**THE PROBLEM**
Word for word, restate each of the entries below, and drop every picture.

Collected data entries
◇ ◇ ◇ ◇

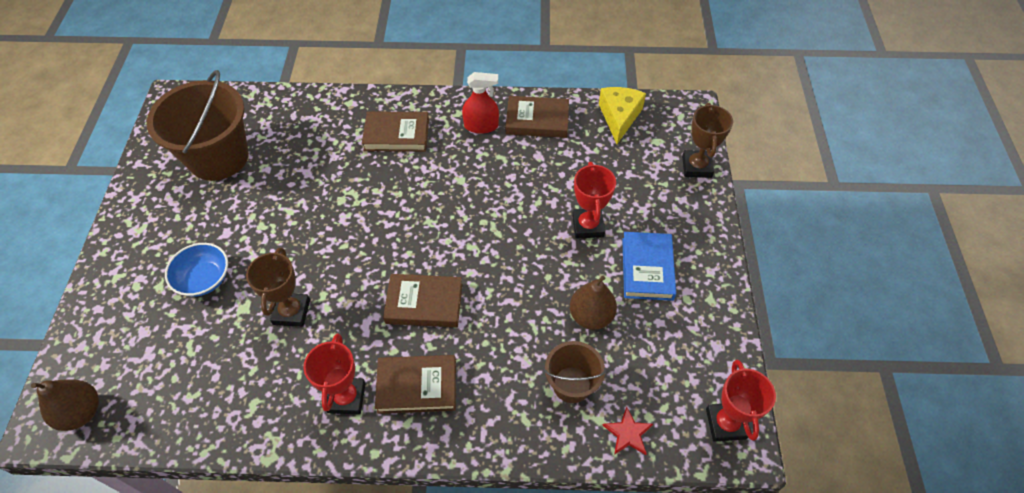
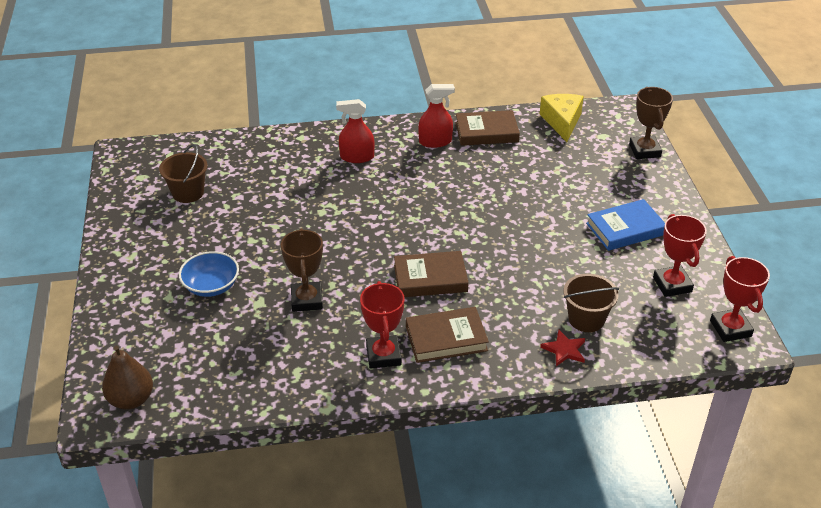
camera: 10 degrees left, 15 degrees down
(218, 157) = (188, 193): brown bucket -> brown bucket, size x0.54
(396, 135) = (357, 157): brown book -> red spray bottle
(588, 226) = (561, 204): red trophy -> red trophy (672, 284)
(591, 316) = (586, 269): brown pear -> none
(628, 433) = (648, 346): red star -> red star (564, 350)
(647, 269) = (625, 229): blue book -> blue book turned 75 degrees clockwise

◇ ◇ ◇ ◇

**TASK SOLUTION**
camera: 10 degrees left, 15 degrees down
(218, 157) = (188, 193): brown bucket -> brown bucket, size x0.54
(396, 135) = (357, 157): brown book -> red spray bottle
(588, 226) = (561, 204): red trophy -> red trophy (672, 284)
(591, 316) = (586, 269): brown pear -> none
(628, 433) = (648, 346): red star -> red star (564, 350)
(647, 269) = (625, 229): blue book -> blue book turned 75 degrees clockwise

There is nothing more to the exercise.